§ **EXERCISE**: Since the records include pictures, leave those out while you reproduce exactly and only the lines from the one containing "(235, 137) = (233, 223): orange" through the one containing "(71, 303) = (389, 96): turquoise", inclusive.

§ **RECORDS SHOWN**:
--- START ---
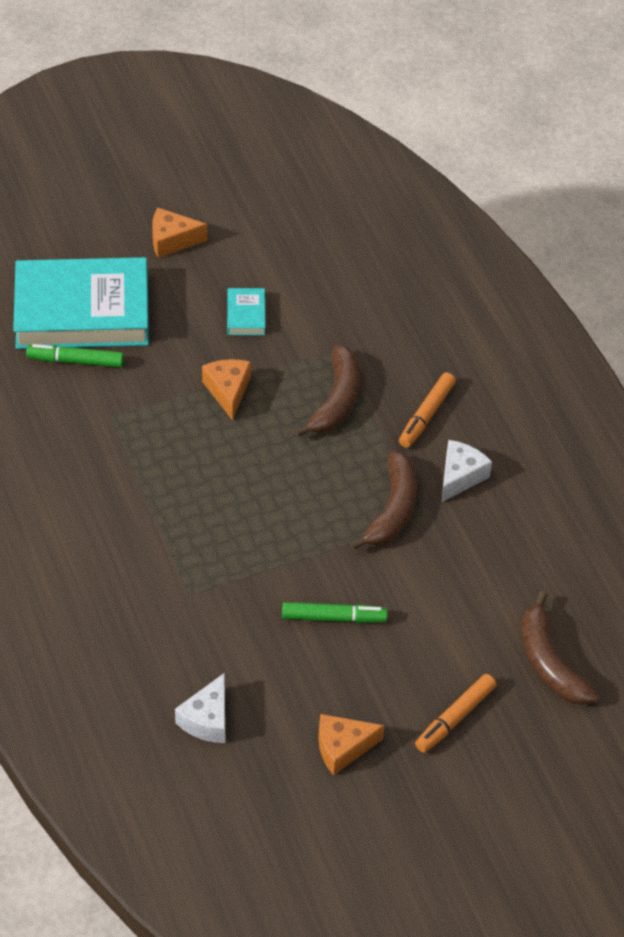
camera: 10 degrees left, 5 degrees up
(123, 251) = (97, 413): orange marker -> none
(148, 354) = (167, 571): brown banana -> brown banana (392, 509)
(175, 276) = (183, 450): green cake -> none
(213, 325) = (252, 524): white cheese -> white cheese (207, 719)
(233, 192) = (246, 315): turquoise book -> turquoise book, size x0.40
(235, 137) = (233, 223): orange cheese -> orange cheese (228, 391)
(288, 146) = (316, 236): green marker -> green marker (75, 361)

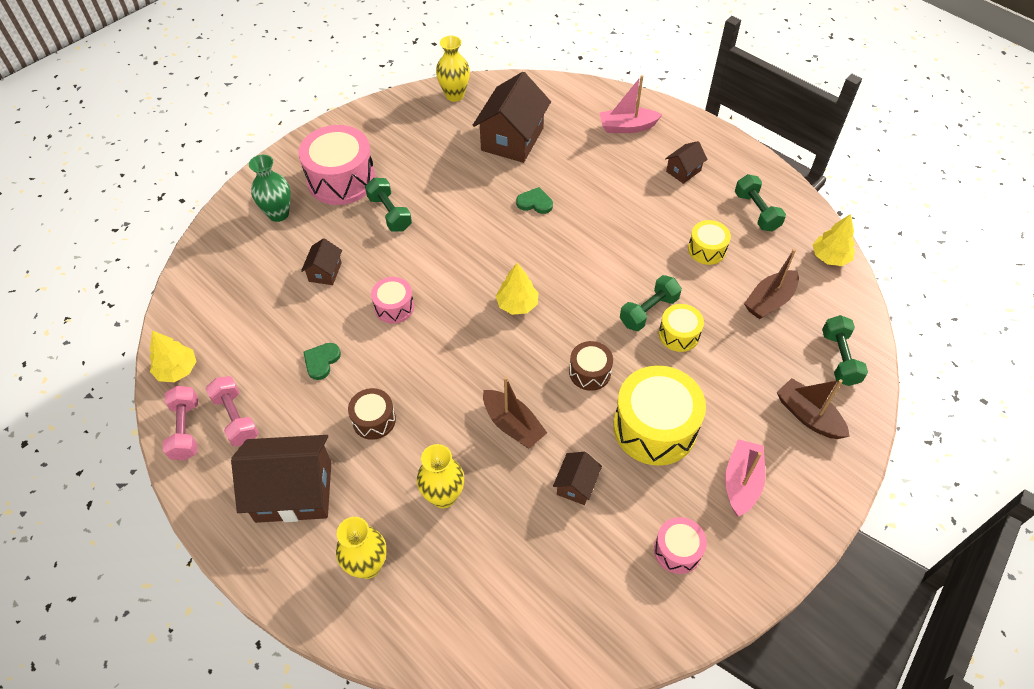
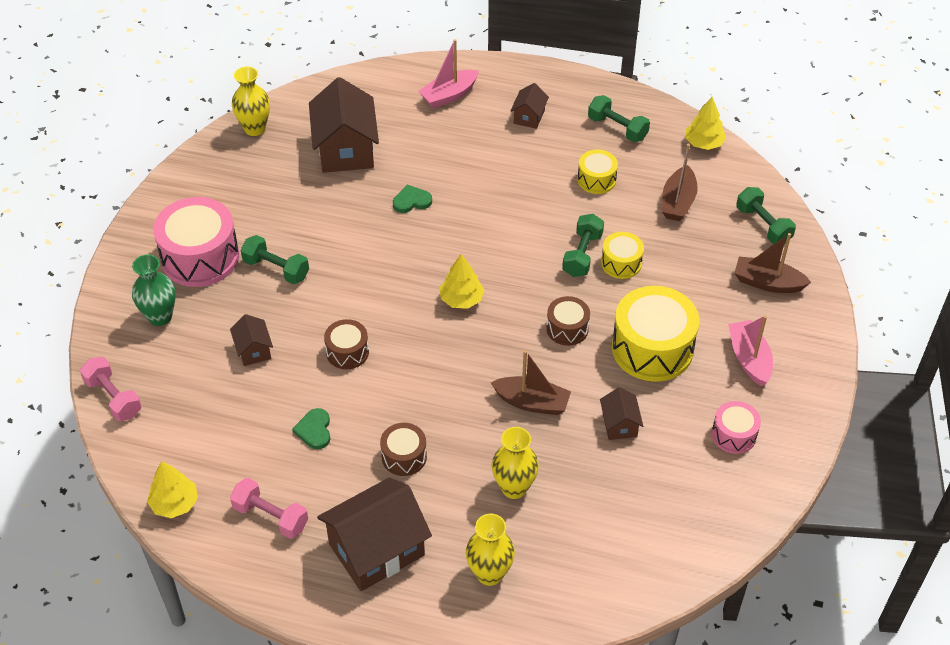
camera: 30 degrees left, 5 degrees down
(186, 430) = (229, 550): pink dumbbell -> pink dumbbell (113, 398)
(394, 307) = (347, 352): pink drum -> brown drum

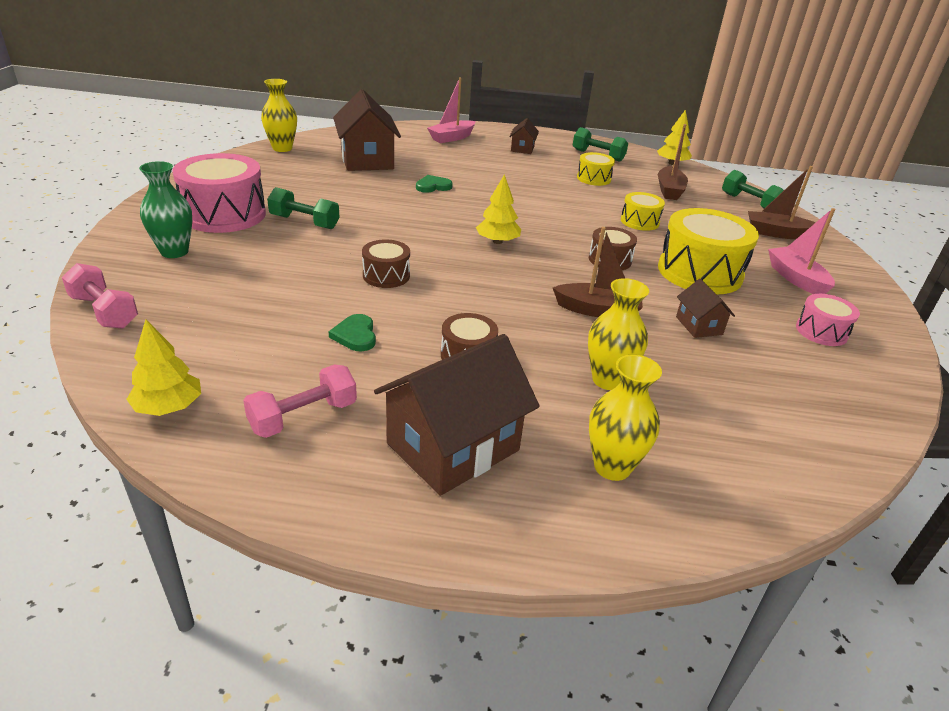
camera: 10 degrees left, 15 degrees down
(253, 350) = (280, 275): brown house -> none
(271, 516) = (303, 417): pink dumbbell -> pink dumbbell turned 60 degrees counterclockwise
(582, 254) = (601, 216): green dumbbell -> none

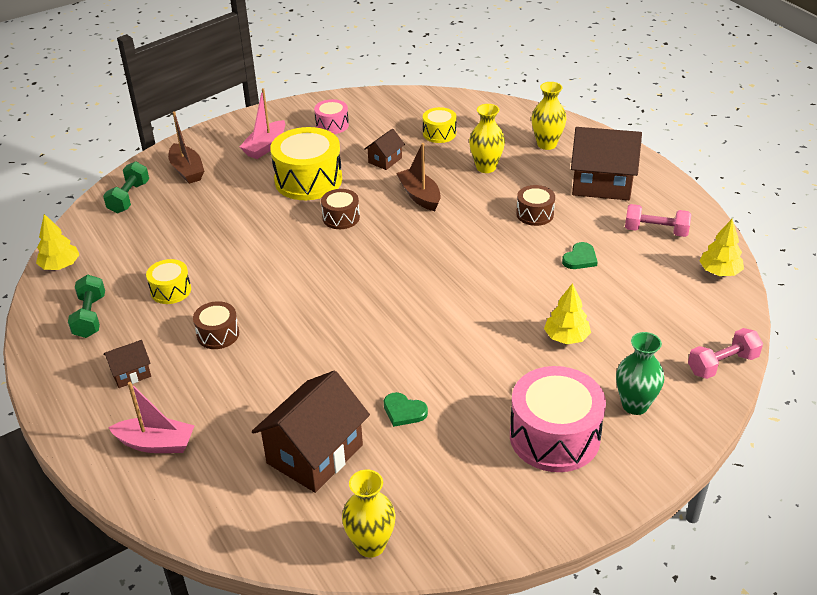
camera: 125 degrees left, 5 degrees up
(104, 312) = (722, 364): pink dumbbell -> pink dumbbell turned 60 degrees clockwise
(304, 222) = (497, 383): green dumbbell -> none
(386, 276) = (505, 290): brown drum -> brown drum (218, 334)
(433, 186) = (323, 366): green heart -> green heart (404, 411)
(497, 241) = (383, 274): yellow tree -> yellow tree (566, 337)
(639, 221) = (248, 231): yellow drum -> yellow drum (439, 133)
(669, 190) = (149, 242): brown boat -> none

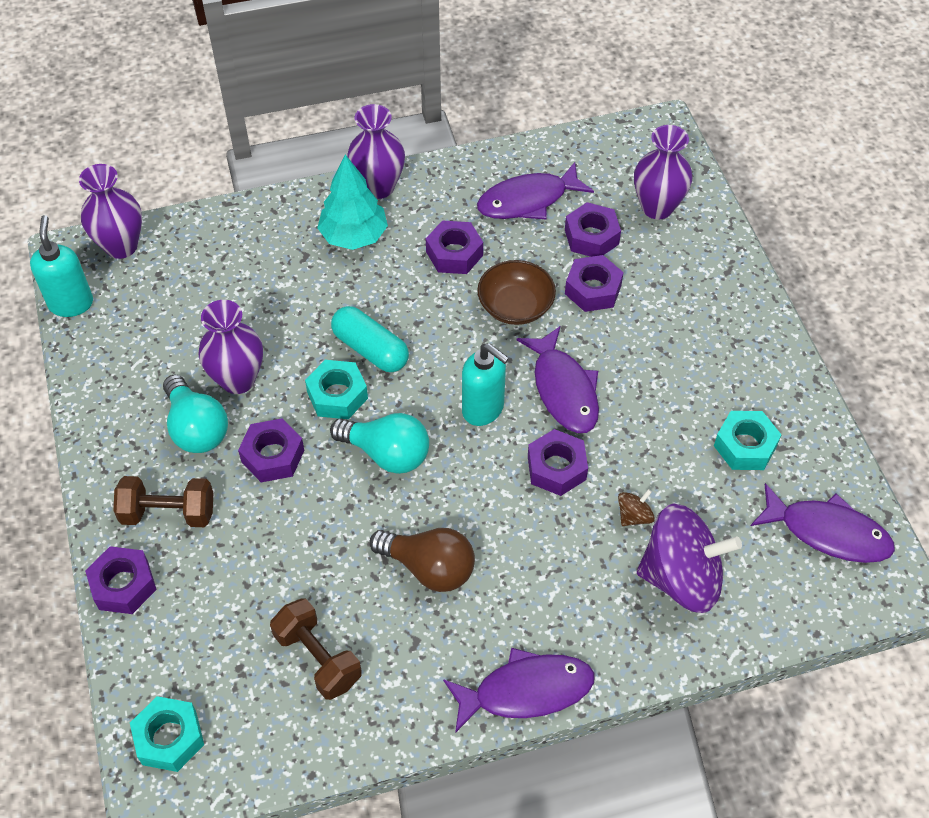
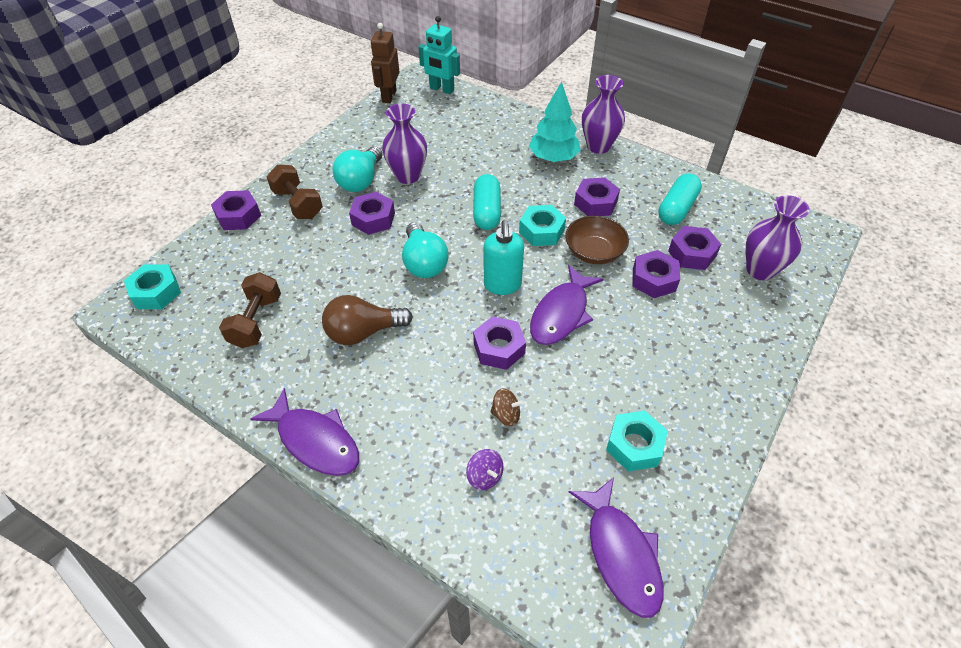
camera: 50 degrees right, 5 degrees down
(71, 303) = (389, 96): turquoise soap dispenser -> brown robot
(121, 246) = (441, 89): purple vase -> turquoise robot
(337, 395) = (440, 218): turquoise nut -> turquoise nut (541, 231)
(429, 568) = (363, 332): brown light bulb -> brown light bulb turned 90 degrees clockwise
(528, 200) = (677, 209): purple fish -> turquoise capsule
(681, 577) = (485, 476): purple spinning top -> purple spinning top, size x0.41

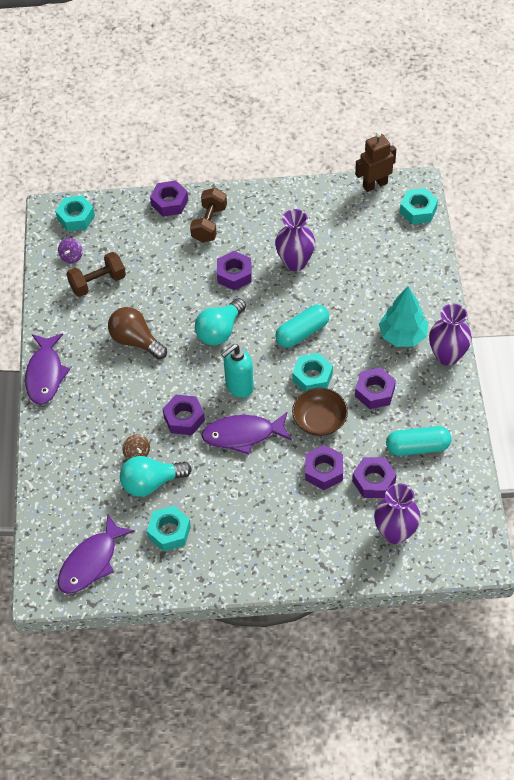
camera: 55 degrees right, 5 degrees up
(361, 181) = (264, 240): turquoise light bulb -> turquoise light bulb (151, 483)
(441, 89) = (418, 210): turquoise robot -> turquoise nut
(485, 476) = (88, 469): purple spinning top -> purple spinning top (71, 257)

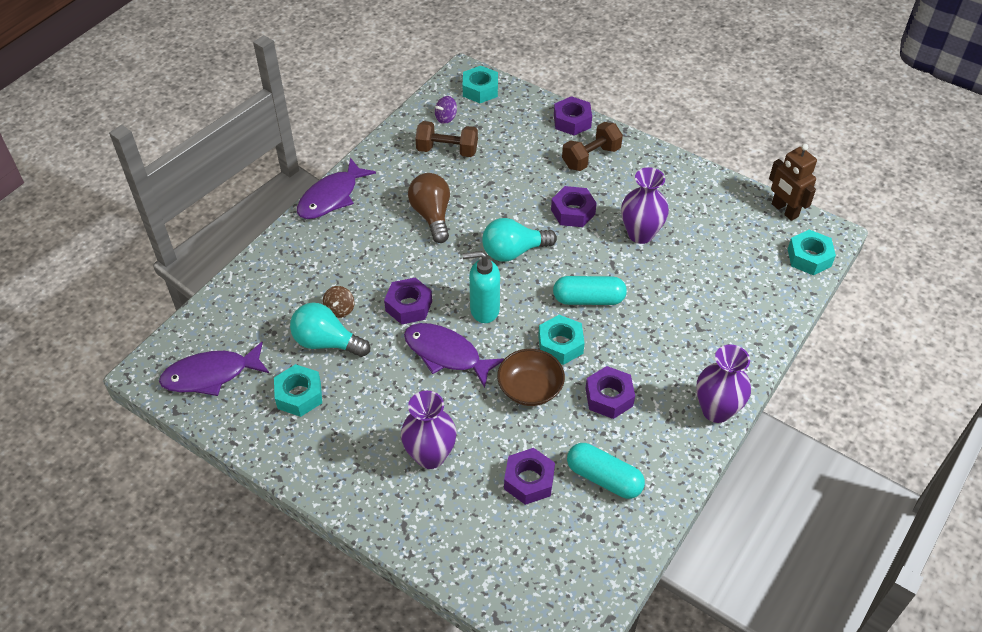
camera: 35 degrees right, 5 degrees down
(324, 471) = (489, 437): purple nut -> none
(375, 185) = (784, 210): brown robot -> brown robot turned 135 degrees counterclockwise
(395, 532) = (503, 546): purple vase -> purple vase (430, 456)
(402, 335) = (687, 362): turquoise tree -> none

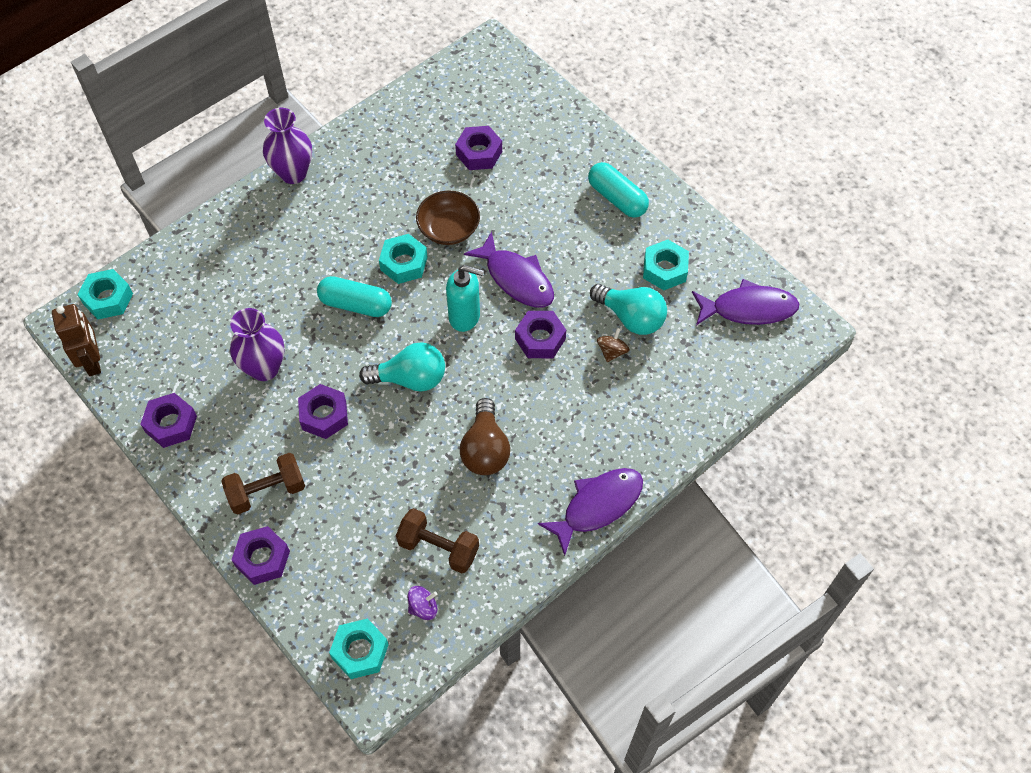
camera: 165 degrees left, 10 degrees up
(430, 456) = (556, 190): purple vase -> none
(604, 478) = (416, 141): turquoise capsule -> turquoise capsule (617, 198)
(609, 397) = (381, 205): purple nut -> purple nut (171, 424)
--- END ---
§ **WRITTEN RESPONSE**:
(235, 137) = (233, 223): orange cheese -> orange cheese (228, 391)
(288, 146) = (316, 236): green marker -> green marker (75, 361)

camera: 30 degrees left, 5 degrees down
(186, 430) = (229, 550): pink dumbbell -> pink dumbbell (113, 398)
(394, 307) = (347, 352): pink drum -> brown drum

camera: 10 degrees left, 15 degrees down
(253, 350) = (280, 275): brown house -> none
(271, 516) = (303, 417): pink dumbbell -> pink dumbbell turned 60 degrees counterclockwise
(582, 254) = (601, 216): green dumbbell -> none

camera: 125 degrees left, 5 degrees up
(104, 312) = (722, 364): pink dumbbell -> pink dumbbell turned 60 degrees clockwise
(304, 222) = (497, 383): green dumbbell -> none
(386, 276) = (505, 290): brown drum -> brown drum (218, 334)
(433, 186) = (323, 366): green heart -> green heart (404, 411)
(497, 241) = (383, 274): yellow tree -> yellow tree (566, 337)
(639, 221) = (248, 231): yellow drum -> yellow drum (439, 133)
(669, 190) = (149, 242): brown boat -> none

camera: 50 degrees right, 5 degrees down
(71, 303) = (389, 96): turquoise soap dispenser -> brown robot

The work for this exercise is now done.